TRY IT » Please print the entries below exactly, from the line with "pink tile A2:A3" through the line with "pink tile F4 level 1 -> pink tile B2 level 2", including both of those lines and leaving out all others.

DATA UNDER STUDY »
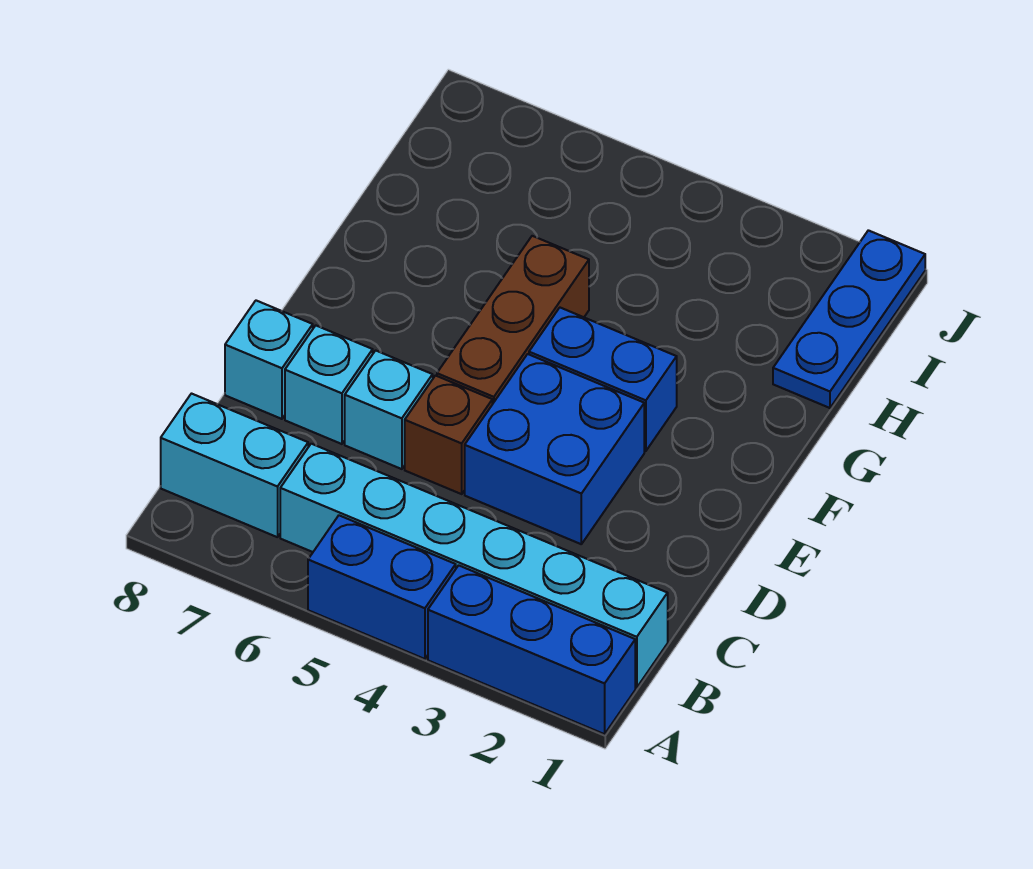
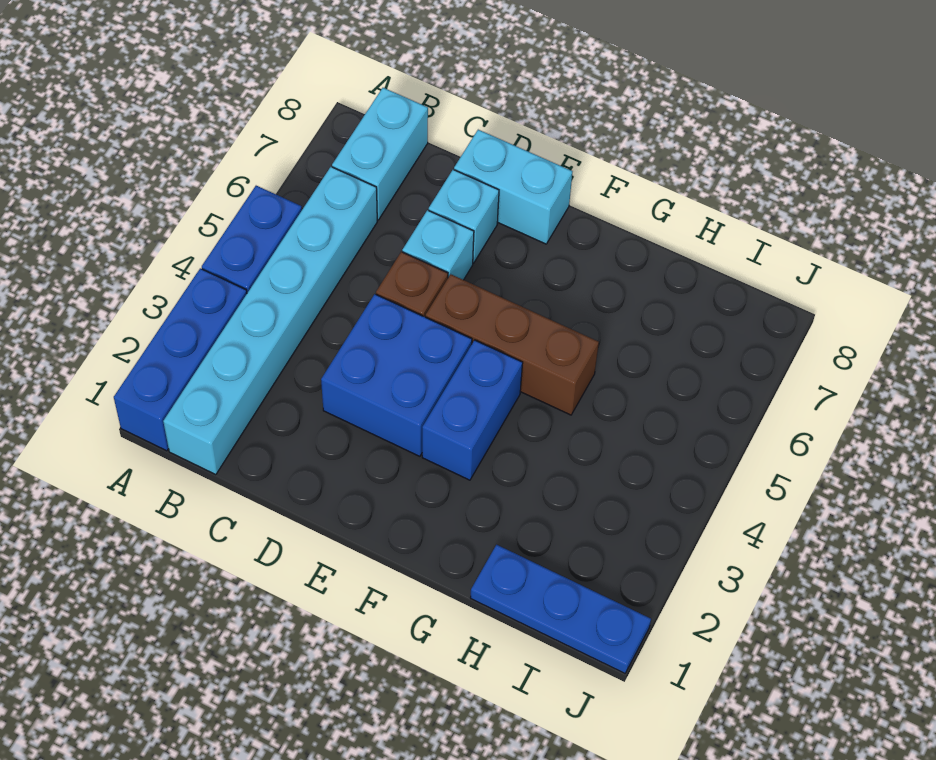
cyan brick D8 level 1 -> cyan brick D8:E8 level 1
* * *
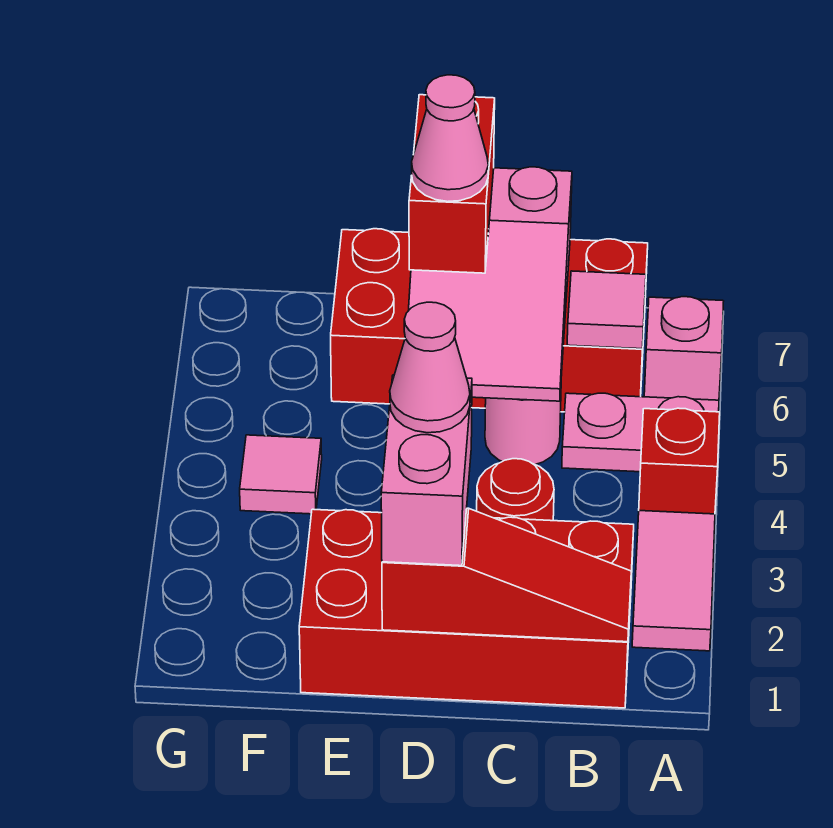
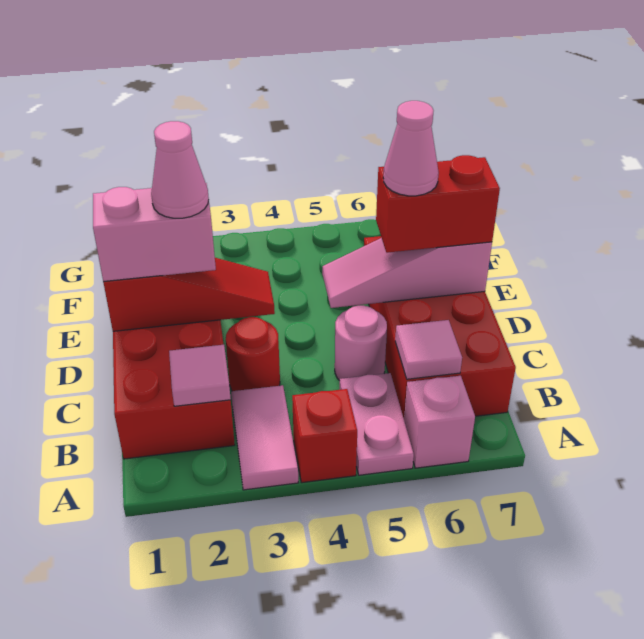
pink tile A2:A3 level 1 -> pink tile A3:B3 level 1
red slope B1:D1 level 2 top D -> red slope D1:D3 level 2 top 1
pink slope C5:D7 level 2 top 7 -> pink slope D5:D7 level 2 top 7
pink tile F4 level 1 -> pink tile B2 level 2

RESPONSE TO THE EXERCISE »
pink tile A2:A3 level 1 -> pink tile A3:B3 level 1
red slope B1:D1 level 2 top D -> red slope D1:D3 level 2 top 1
pink slope C5:D7 level 2 top 7 -> pink slope D5:D7 level 2 top 7
pink tile F4 level 1 -> pink tile B2 level 2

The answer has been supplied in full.